- _Work order_: Would you return every line of the listing below that has "minus" in it?

- _Stored data_:
------

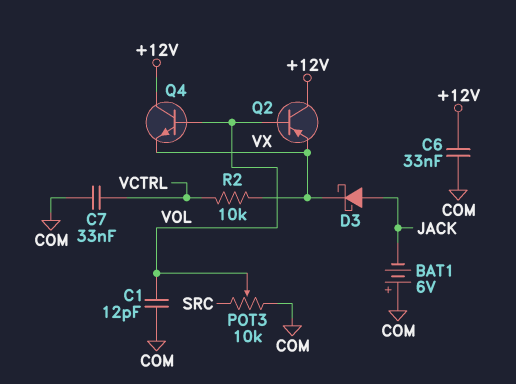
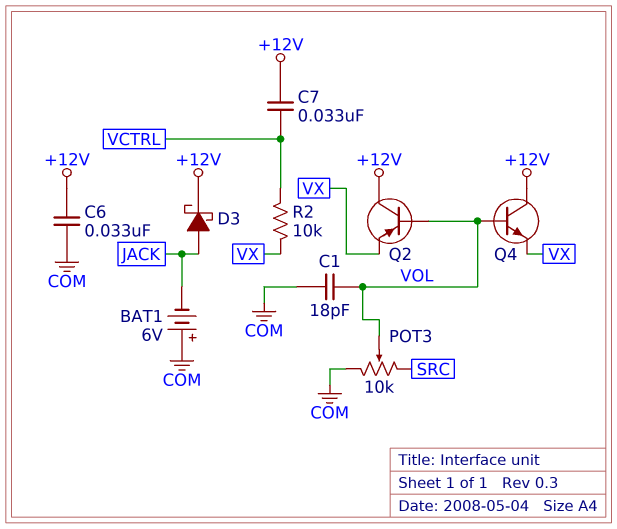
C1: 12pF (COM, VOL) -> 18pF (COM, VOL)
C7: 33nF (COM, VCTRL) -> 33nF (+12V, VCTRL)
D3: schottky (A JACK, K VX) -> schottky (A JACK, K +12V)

------

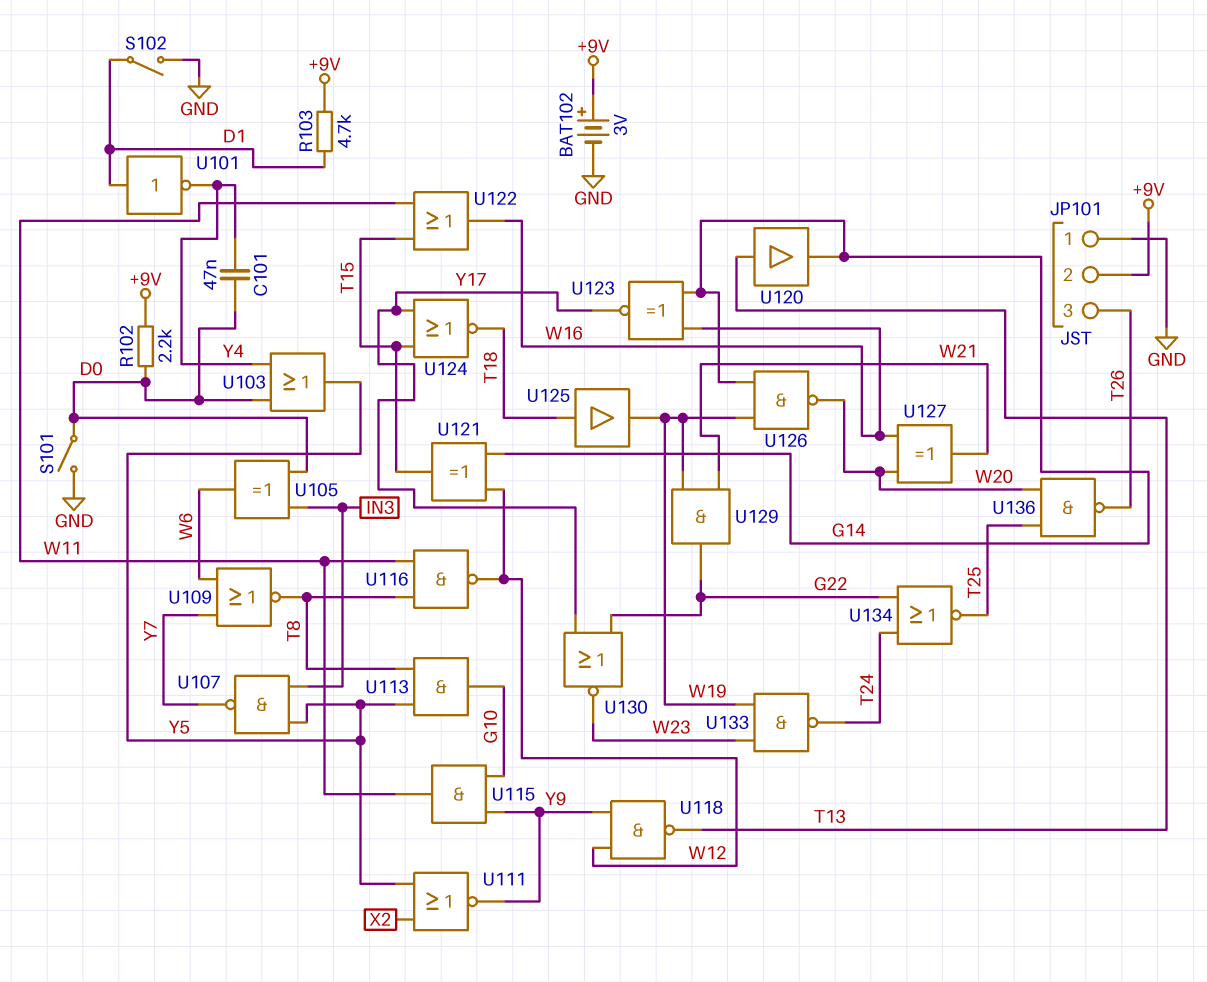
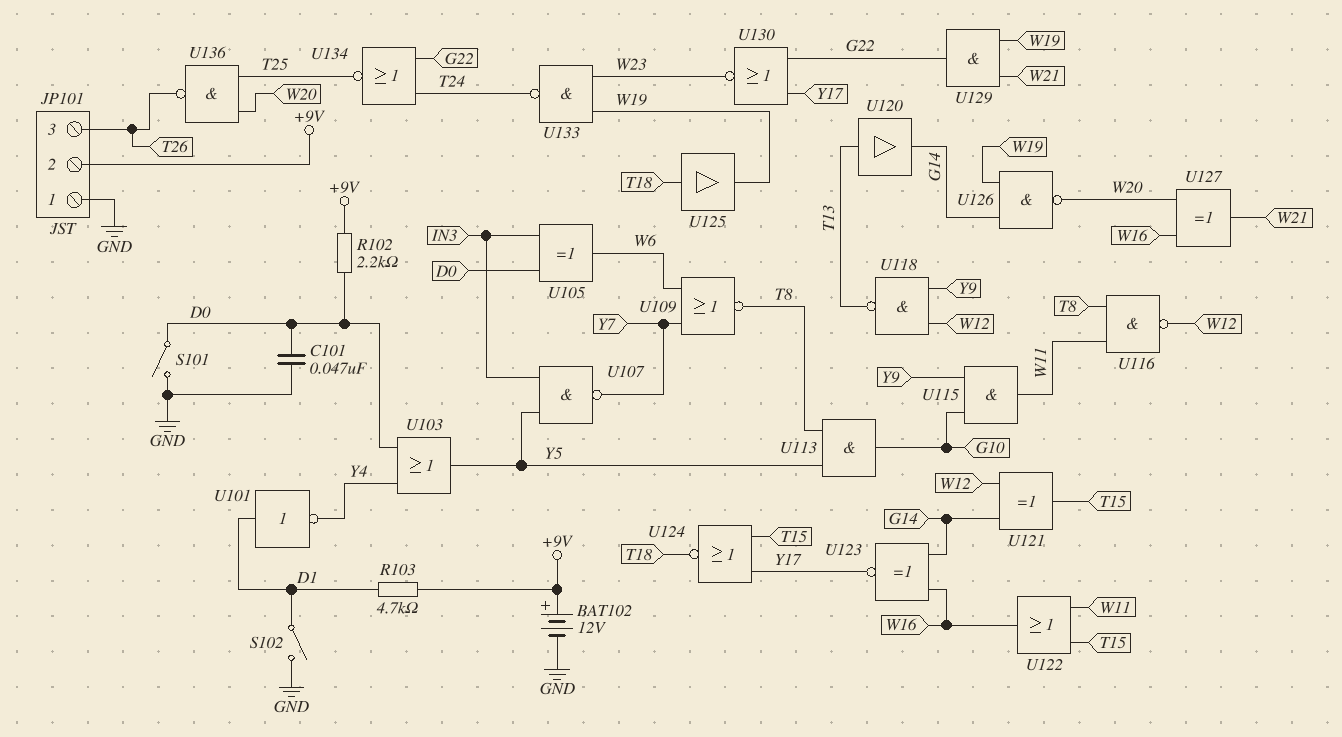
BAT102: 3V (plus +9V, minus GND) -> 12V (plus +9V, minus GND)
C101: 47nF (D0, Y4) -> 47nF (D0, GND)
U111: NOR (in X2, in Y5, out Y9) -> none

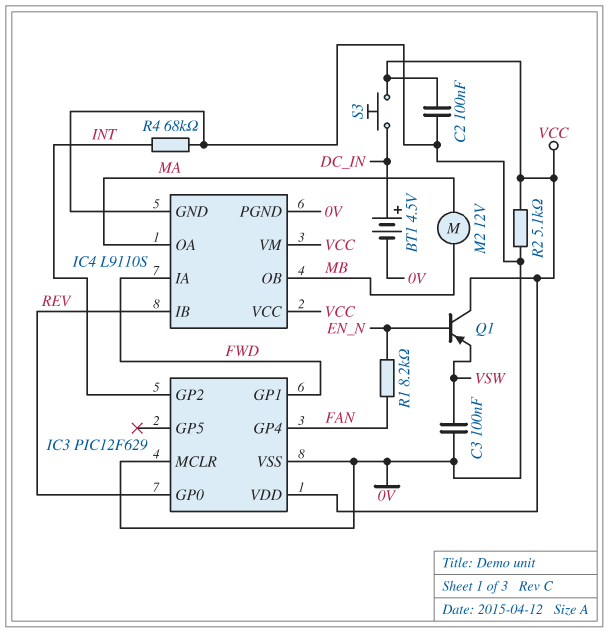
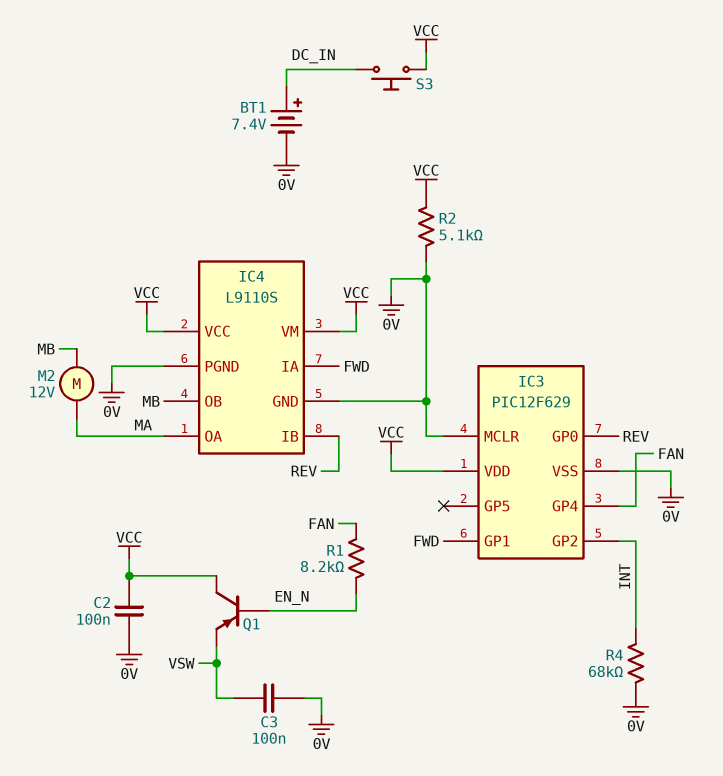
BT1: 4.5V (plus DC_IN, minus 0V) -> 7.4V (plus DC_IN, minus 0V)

------

- _Answer to this problem_:
BAT102: 3V (plus +9V, minus GND) -> 12V (plus +9V, minus GND)
BT1: 4.5V (plus DC_IN, minus 0V) -> 7.4V (plus DC_IN, minus 0V)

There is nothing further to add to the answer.